(Object correspondence data)
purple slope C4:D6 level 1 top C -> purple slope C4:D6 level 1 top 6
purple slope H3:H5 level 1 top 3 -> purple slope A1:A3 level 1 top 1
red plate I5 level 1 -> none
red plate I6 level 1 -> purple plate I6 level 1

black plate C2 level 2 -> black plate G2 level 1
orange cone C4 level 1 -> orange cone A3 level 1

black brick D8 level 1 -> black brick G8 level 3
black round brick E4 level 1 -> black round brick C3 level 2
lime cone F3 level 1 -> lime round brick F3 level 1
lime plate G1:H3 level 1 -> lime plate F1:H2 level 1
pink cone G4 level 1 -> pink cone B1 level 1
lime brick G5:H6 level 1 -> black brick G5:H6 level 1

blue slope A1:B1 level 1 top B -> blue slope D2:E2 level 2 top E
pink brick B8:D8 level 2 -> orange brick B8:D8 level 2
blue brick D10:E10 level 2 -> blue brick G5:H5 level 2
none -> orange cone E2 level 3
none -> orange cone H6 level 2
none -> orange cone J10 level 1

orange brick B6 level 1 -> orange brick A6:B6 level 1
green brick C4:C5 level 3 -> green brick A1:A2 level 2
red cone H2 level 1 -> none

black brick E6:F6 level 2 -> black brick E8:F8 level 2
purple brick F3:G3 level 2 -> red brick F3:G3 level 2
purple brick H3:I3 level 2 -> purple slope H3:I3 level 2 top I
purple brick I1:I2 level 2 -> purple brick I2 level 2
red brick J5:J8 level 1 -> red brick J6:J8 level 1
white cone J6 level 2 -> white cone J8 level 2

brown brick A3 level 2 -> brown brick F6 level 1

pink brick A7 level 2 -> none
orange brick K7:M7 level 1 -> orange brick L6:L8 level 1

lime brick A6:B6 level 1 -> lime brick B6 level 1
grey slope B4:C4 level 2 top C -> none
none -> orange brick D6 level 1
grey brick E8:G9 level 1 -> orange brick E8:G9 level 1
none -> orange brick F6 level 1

*Directions*. Please write out, exactly as they appear above, only the lines in the stretch from the line with "blue slope A1:B1" through the line with "orange brick B6".

*Response*.
blue slope A1:B1 level 1 top B -> blue slope D2:E2 level 2 top E
pink brick B8:D8 level 2 -> orange brick B8:D8 level 2
blue brick D10:E10 level 2 -> blue brick G5:H5 level 2
none -> orange cone E2 level 3
none -> orange cone H6 level 2
none -> orange cone J10 level 1

orange brick B6 level 1 -> orange brick A6:B6 level 1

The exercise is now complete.